▸ Work task:
Reproduce the listing in its entirety. Do not reproduce the pictures.
Top of Information supplied
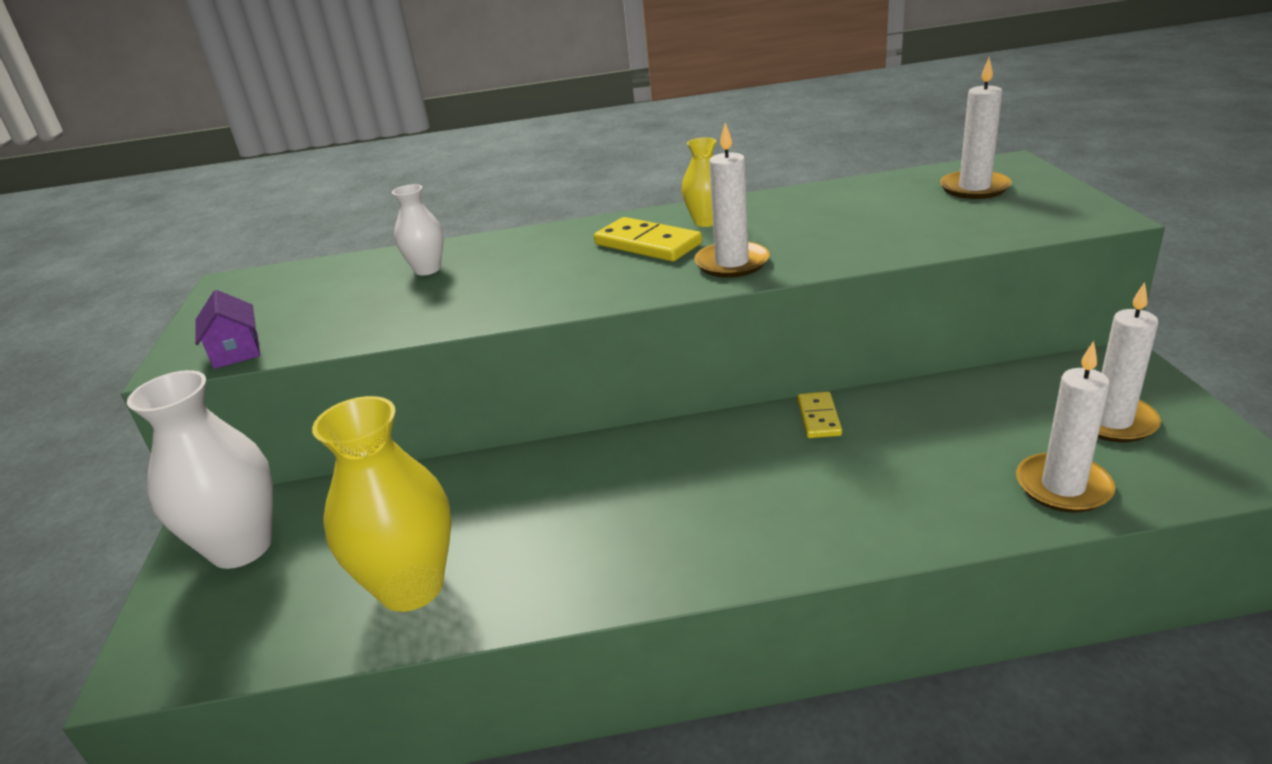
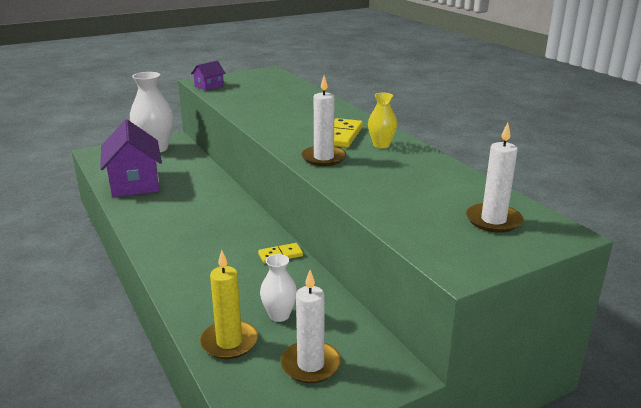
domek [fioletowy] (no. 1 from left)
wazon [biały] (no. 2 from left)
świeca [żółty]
Bottom of Information supplied
▸ Exercise response:
domek [fioletowy] (no. 1 from left)
wazon [biały] (no. 2 from left)
świeca [żółty]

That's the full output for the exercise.